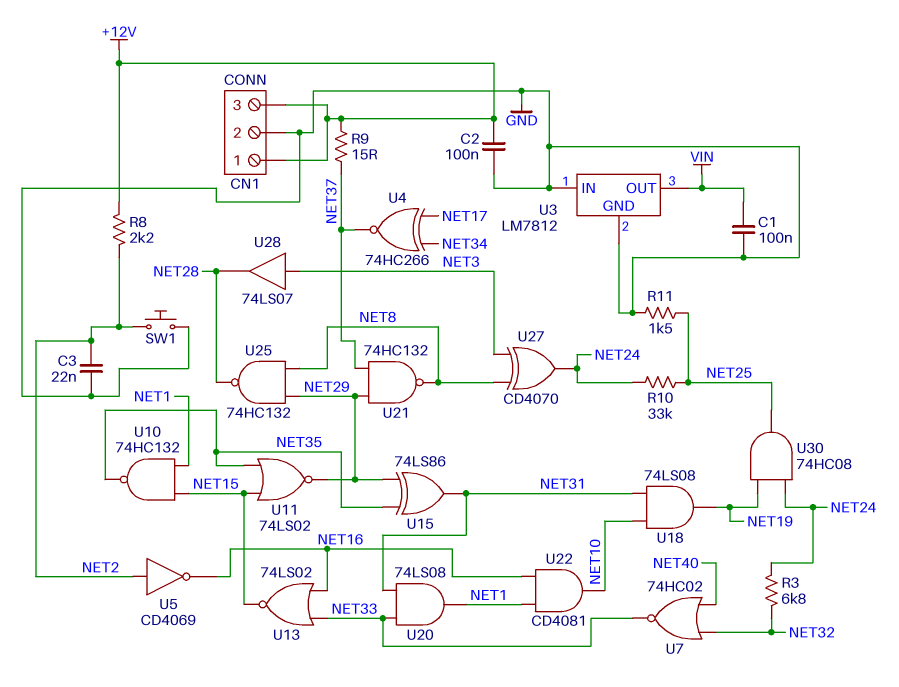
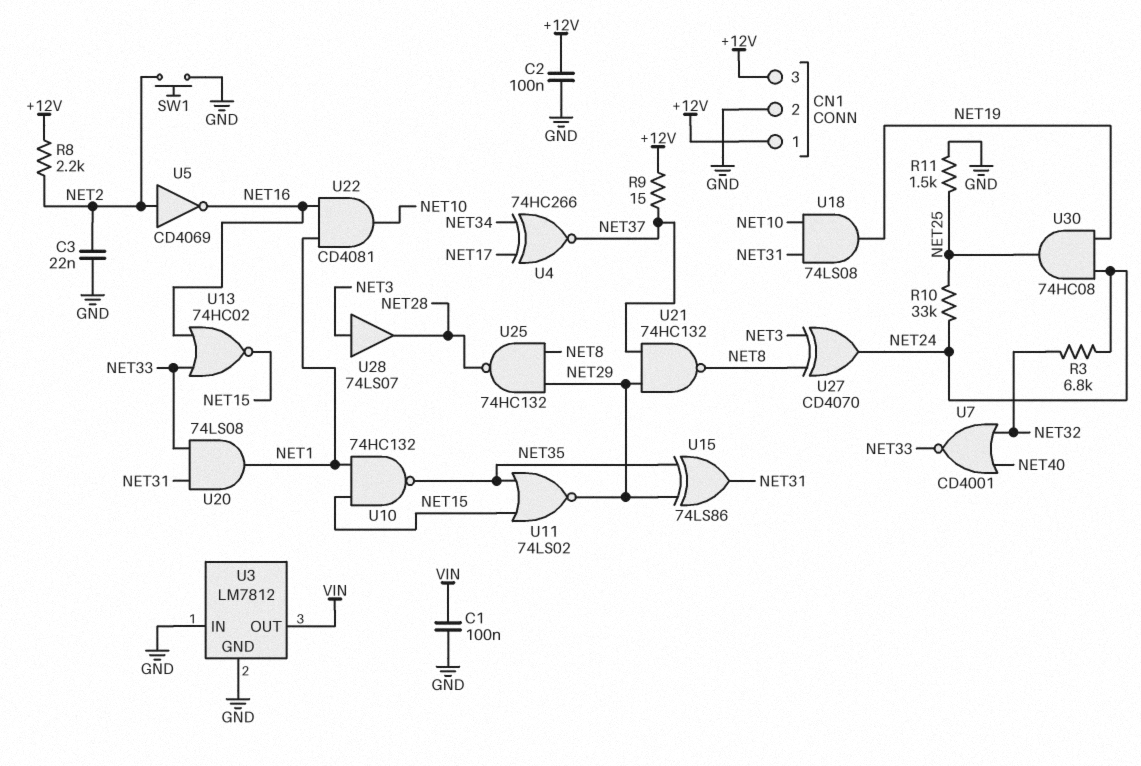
U7: NOR 74HC02 (in NET32, in NET40, out NET33) -> NOR CD4001 (in NET32, in NET40, out NET33)
U13: NOR 74LS02 (in NET16, in NET33, out NET15) -> NOR 74HC02 (in NET16, in NET33, out NET15)

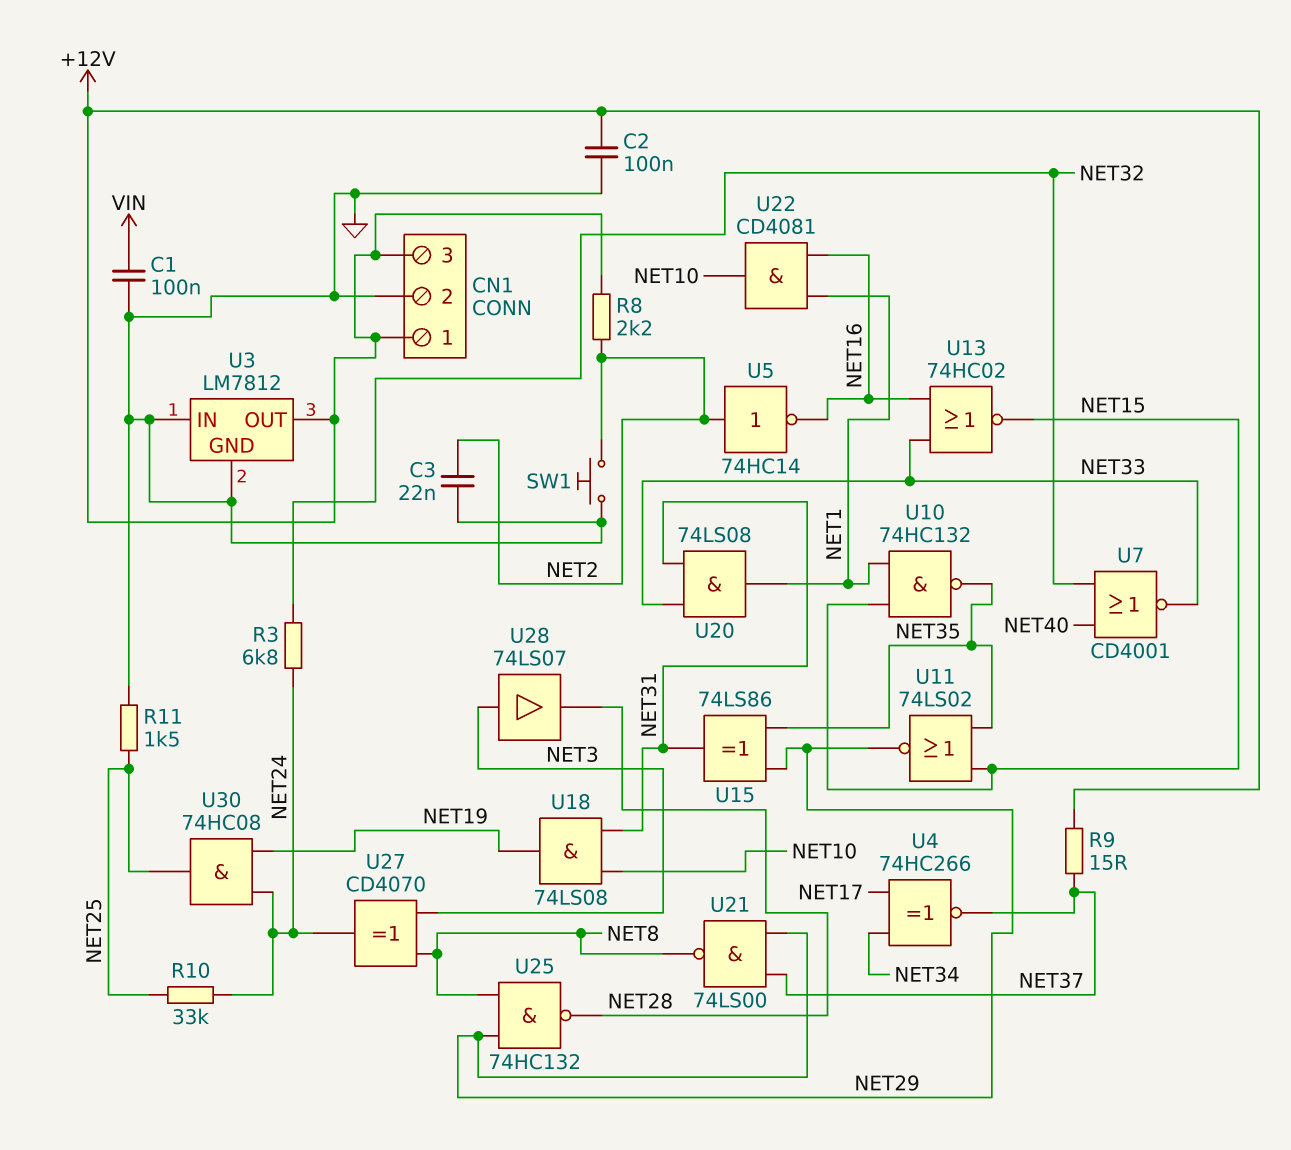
U3 pin OUT: VIN -> +12V
U5: NOT CD4069 (in NET2, out NET16) -> NOT 74HC14 (in NET2, out NET16)
U21: NAND 74HC132 (in NET29, in NET37, out NET8) -> NAND 74LS00 (in NET29, in NET37, out NET8)

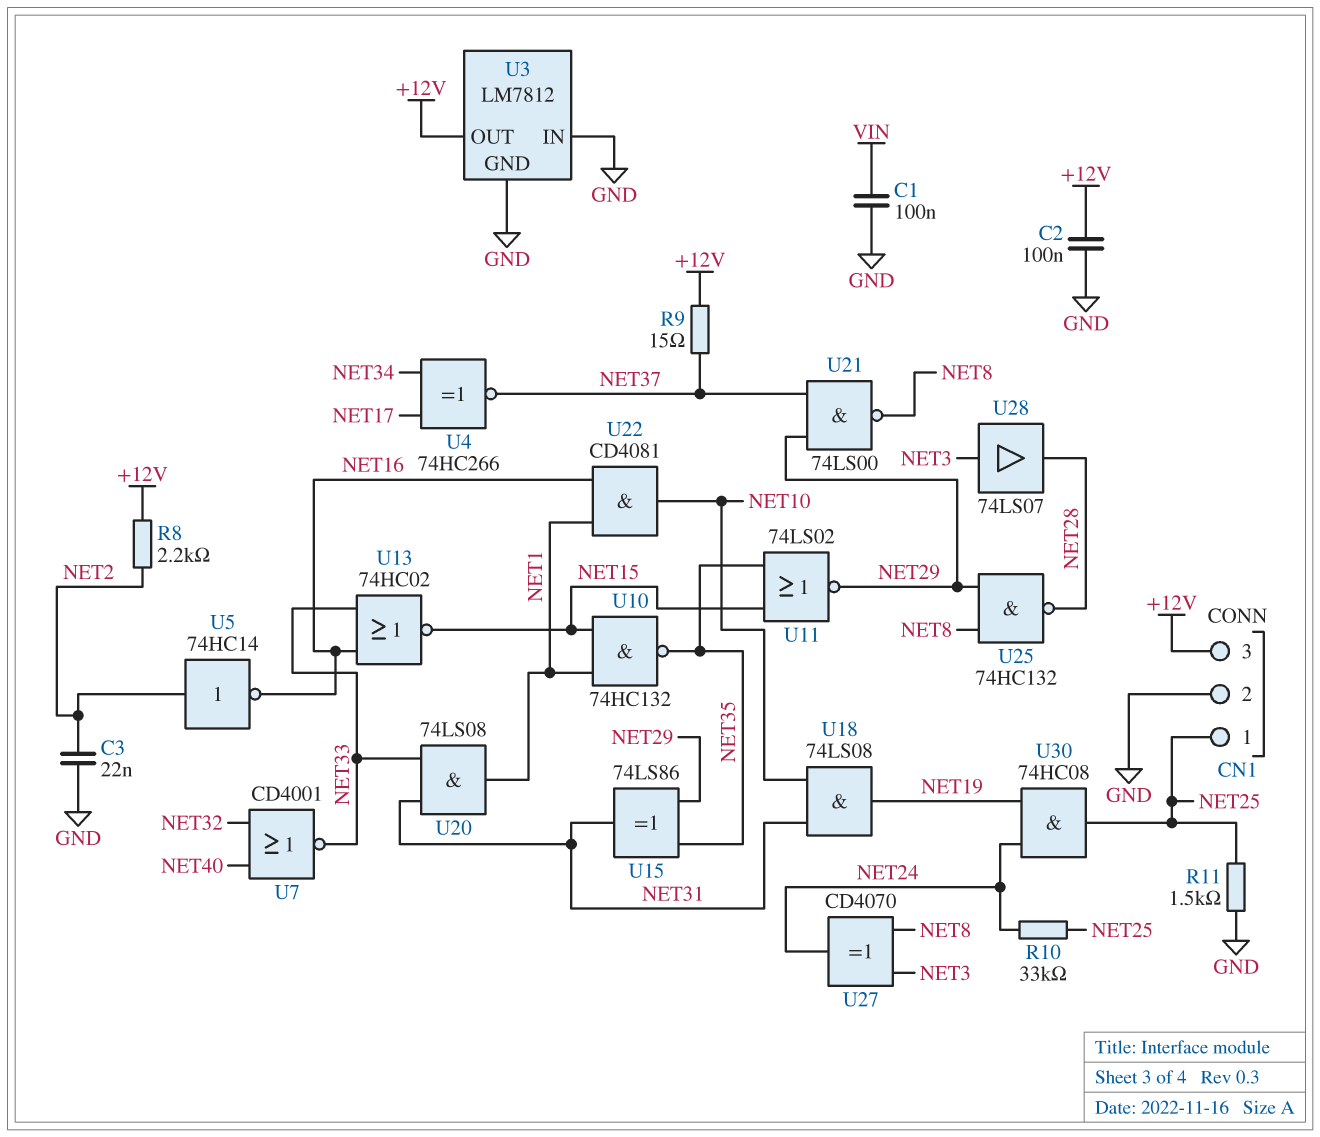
CN1 pin 1: +12V -> NET25
R3: 6.8k (NET24, NET32) -> none
SW1: button (GND, NET2) -> none

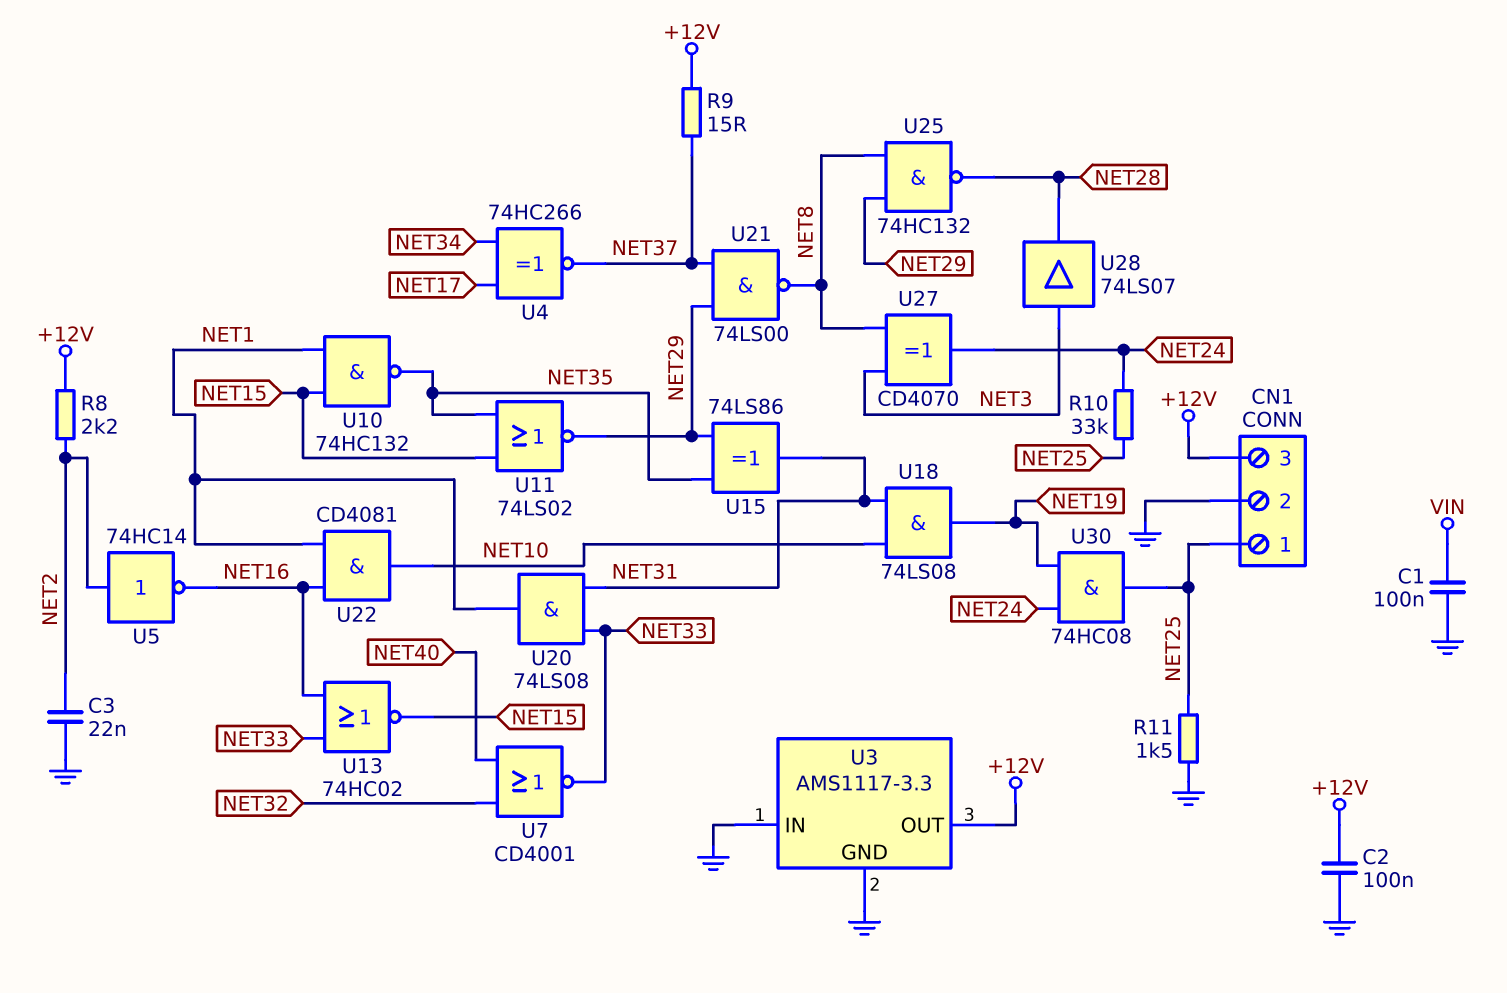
U3: LM7812 -> AMS1117-3.3

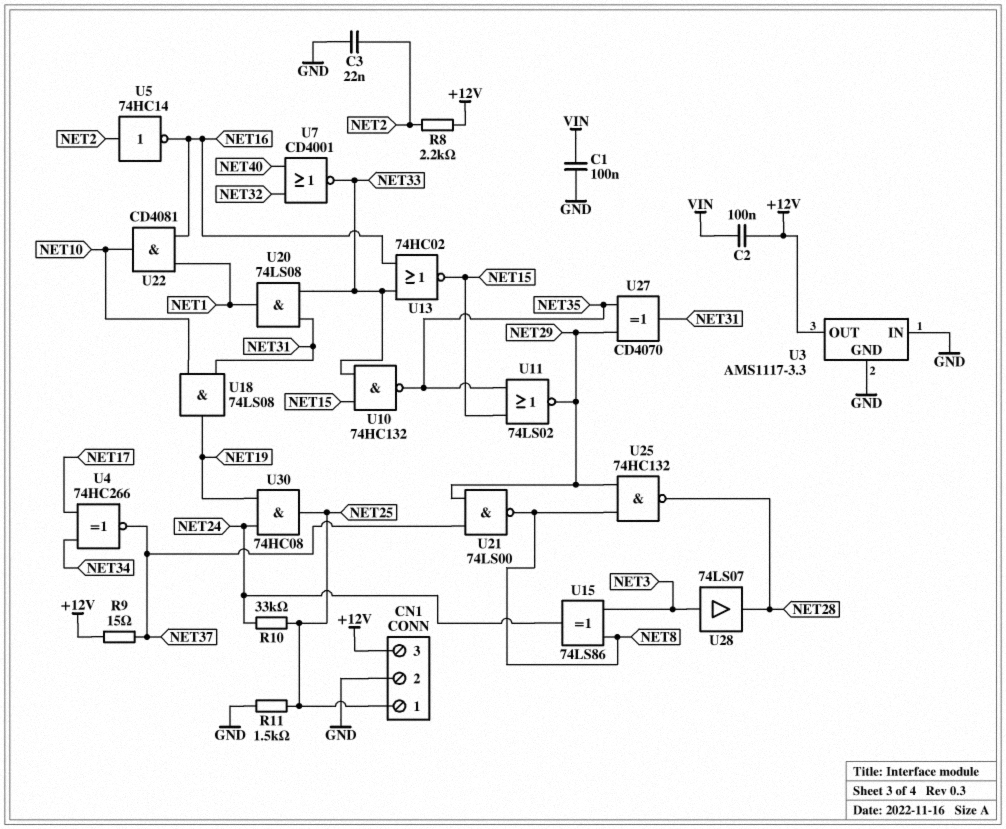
C2: 100nF (+12V, GND) -> 100nF (+12V, VIN)
U10: NAND 74HC132 (in NET1, in NET15, out NET35) -> NAND 74HC132 (in NET15, in NET33, out NET35)
U15: XOR 74LS86 (in NET29, in NET35, out NET31) -> XOR 74LS86 (in NET3, in NET8, out NET24)
U27: XOR CD4070 (in NET3, in NET8, out NET24) -> XOR CD4070 (in NET29, in NET35, out NET31)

Directions for this task: Omit the pictures. Repeat the rest of the data exactly.

Answer area:
U7: NOR 74HC02 (in NET32, in NET40, out NET33) -> NOR CD4001 (in NET32, in NET40, out NET33)
U13: NOR 74LS02 (in NET16, in NET33, out NET15) -> NOR 74HC02 (in NET16, in NET33, out NET15)

U3 pin OUT: VIN -> +12V
U5: NOT CD4069 (in NET2, out NET16) -> NOT 74HC14 (in NET2, out NET16)
U21: NAND 74HC132 (in NET29, in NET37, out NET8) -> NAND 74LS00 (in NET29, in NET37, out NET8)

CN1 pin 1: +12V -> NET25
R3: 6.8k (NET24, NET32) -> none
SW1: button (GND, NET2) -> none

U3: LM7812 -> AMS1117-3.3

C2: 100nF (+12V, GND) -> 100nF (+12V, VIN)
U10: NAND 74HC132 (in NET1, in NET15, out NET35) -> NAND 74HC132 (in NET15, in NET33, out NET35)
U15: XOR 74LS86 (in NET29, in NET35, out NET31) -> XOR 74LS86 (in NET3, in NET8, out NET24)
U27: XOR CD4070 (in NET3, in NET8, out NET24) -> XOR CD4070 (in NET29, in NET35, out NET31)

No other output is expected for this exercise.